> Supplied material
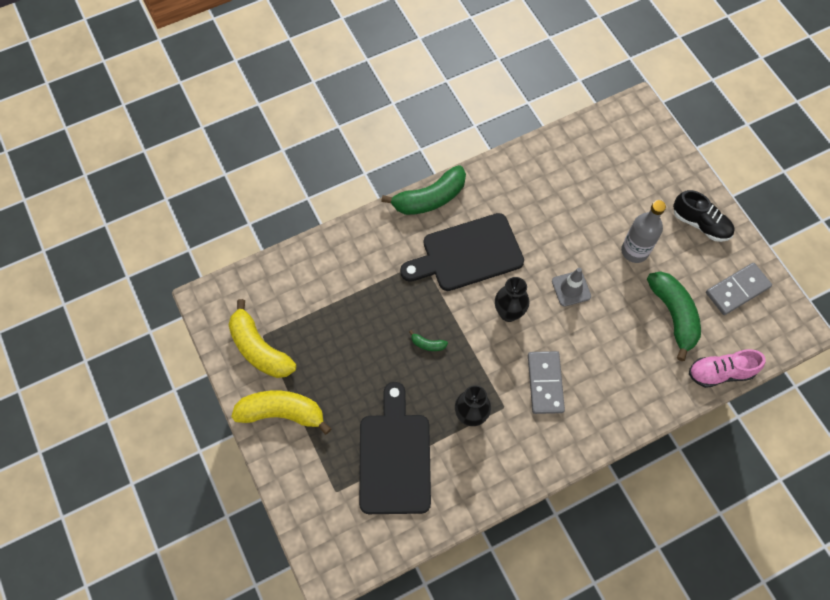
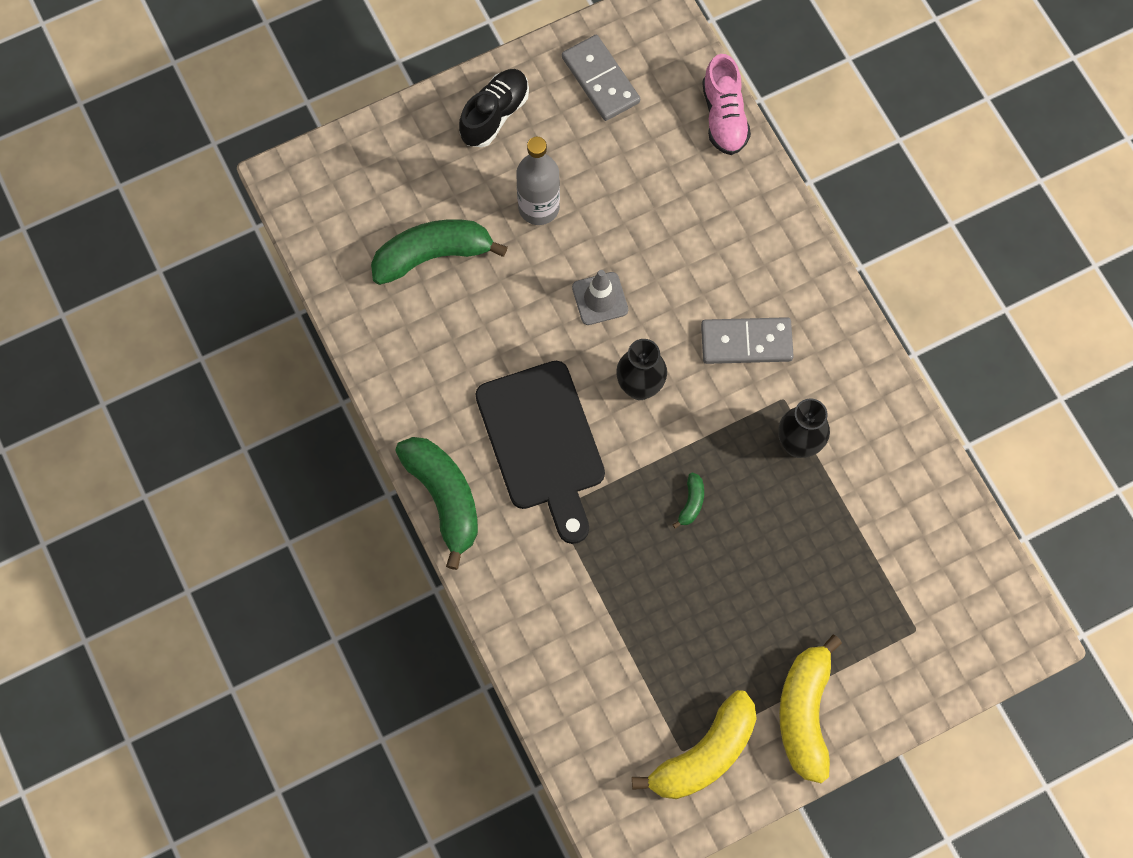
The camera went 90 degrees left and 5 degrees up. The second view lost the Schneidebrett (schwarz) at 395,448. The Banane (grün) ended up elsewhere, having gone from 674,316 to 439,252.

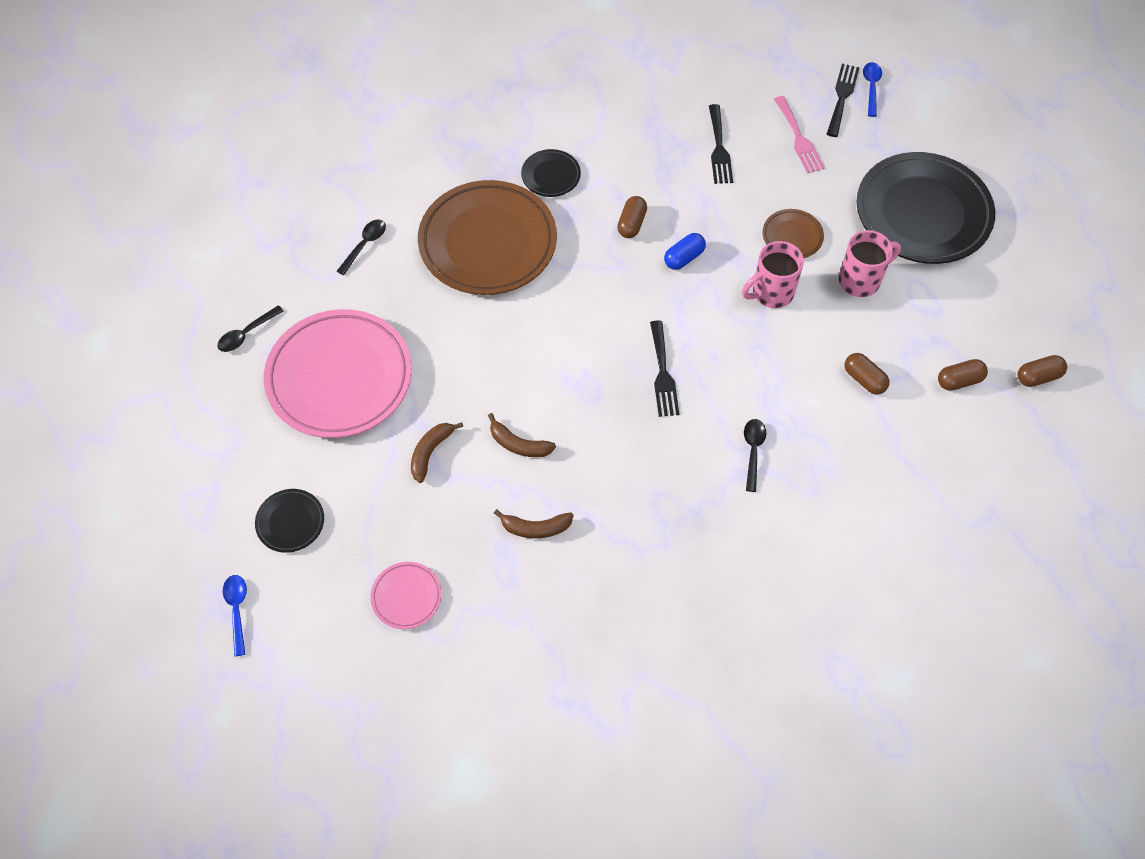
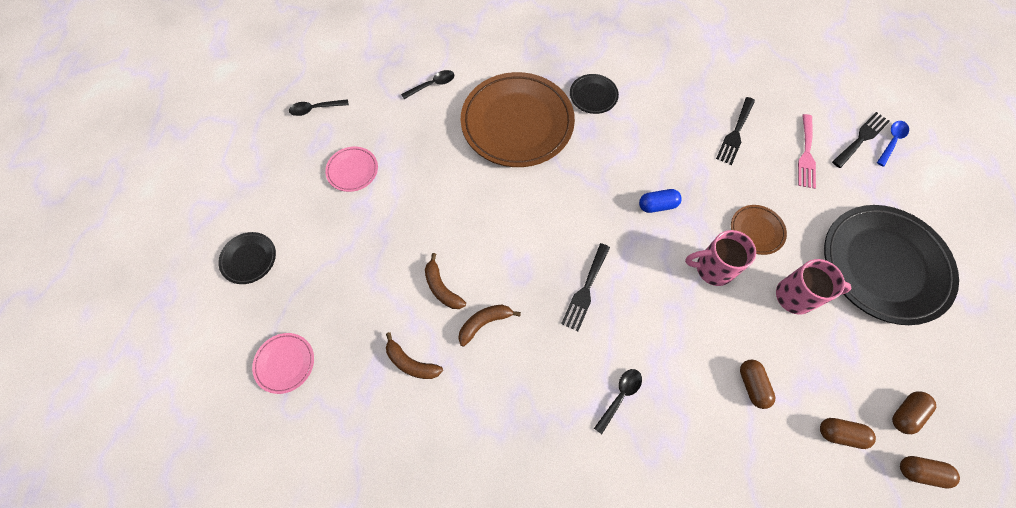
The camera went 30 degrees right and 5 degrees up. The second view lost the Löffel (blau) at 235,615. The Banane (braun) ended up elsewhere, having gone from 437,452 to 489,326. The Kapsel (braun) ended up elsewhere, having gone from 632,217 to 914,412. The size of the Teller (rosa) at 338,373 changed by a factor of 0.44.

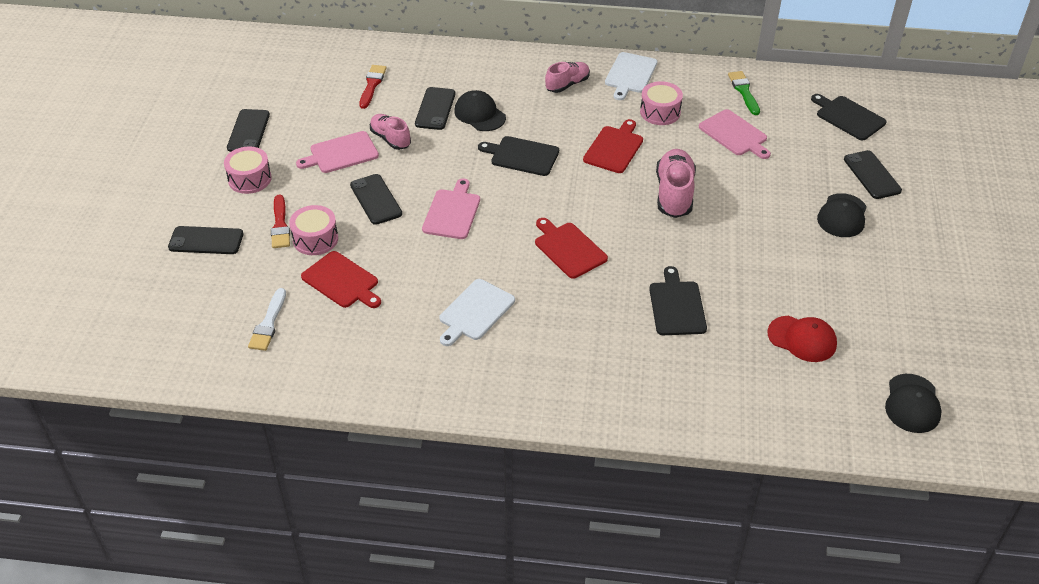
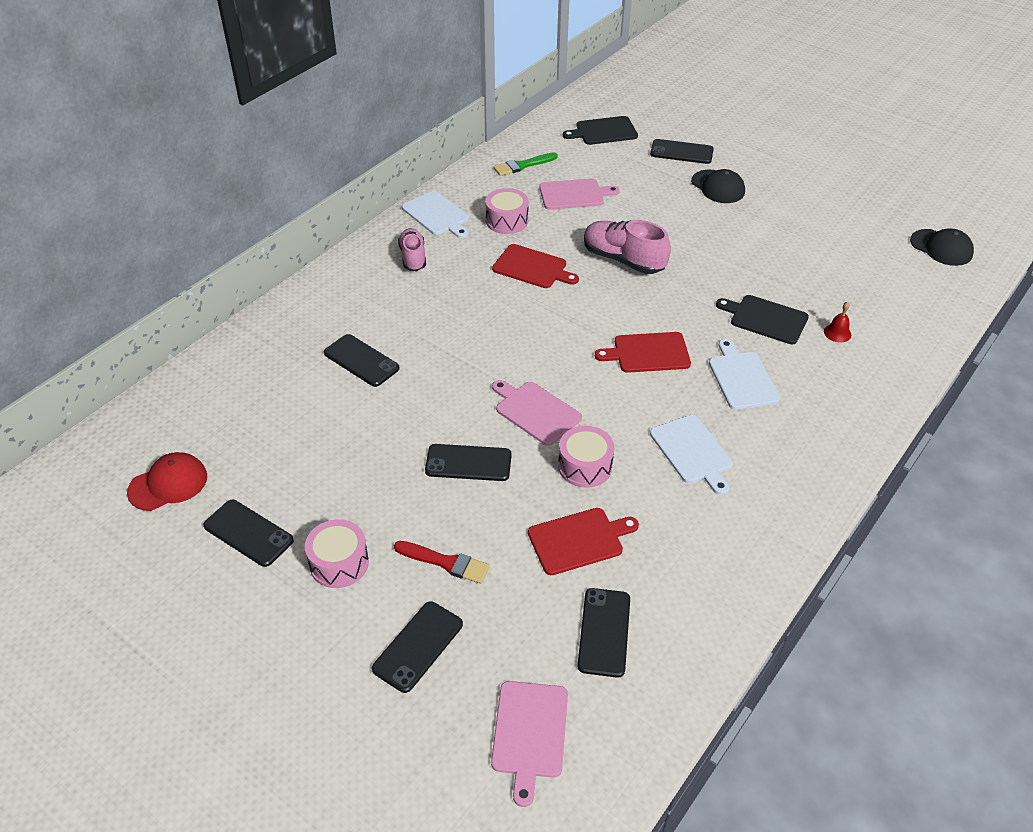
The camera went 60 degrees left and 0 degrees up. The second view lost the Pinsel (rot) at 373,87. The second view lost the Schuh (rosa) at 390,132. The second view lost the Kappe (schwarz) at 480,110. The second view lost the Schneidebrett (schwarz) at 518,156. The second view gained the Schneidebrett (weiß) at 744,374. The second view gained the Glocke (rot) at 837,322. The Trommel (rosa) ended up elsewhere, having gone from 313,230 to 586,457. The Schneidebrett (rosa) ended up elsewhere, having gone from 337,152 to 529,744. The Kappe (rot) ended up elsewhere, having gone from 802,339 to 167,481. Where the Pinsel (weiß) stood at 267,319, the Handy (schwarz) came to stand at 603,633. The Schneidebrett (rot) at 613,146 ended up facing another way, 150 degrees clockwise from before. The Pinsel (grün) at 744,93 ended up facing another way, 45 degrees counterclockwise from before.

> Try it
Transcribe all the material exactly; skip every image.

> Completed task
The camera went 90 degrees left and 5 degrees up. The second view lost the Schneidebrett (schwarz) at 395,448. The Banane (grün) ended up elsewhere, having gone from 674,316 to 439,252.

The camera went 30 degrees right and 5 degrees up. The second view lost the Löffel (blau) at 235,615. The Banane (braun) ended up elsewhere, having gone from 437,452 to 489,326. The Kapsel (braun) ended up elsewhere, having gone from 632,217 to 914,412. The size of the Teller (rosa) at 338,373 changed by a factor of 0.44.

The camera went 60 degrees left and 0 degrees up. The second view lost the Pinsel (rot) at 373,87. The second view lost the Schuh (rosa) at 390,132. The second view lost the Kappe (schwarz) at 480,110. The second view lost the Schneidebrett (schwarz) at 518,156. The second view gained the Schneidebrett (weiß) at 744,374. The second view gained the Glocke (rot) at 837,322. The Trommel (rosa) ended up elsewhere, having gone from 313,230 to 586,457. The Schneidebrett (rosa) ended up elsewhere, having gone from 337,152 to 529,744. The Kappe (rot) ended up elsewhere, having gone from 802,339 to 167,481. Where the Pinsel (weiß) stood at 267,319, the Handy (schwarz) came to stand at 603,633. The Schneidebrett (rot) at 613,146 ended up facing another way, 150 degrees clockwise from before. The Pinsel (grün) at 744,93 ended up facing another way, 45 degrees counterclockwise from before.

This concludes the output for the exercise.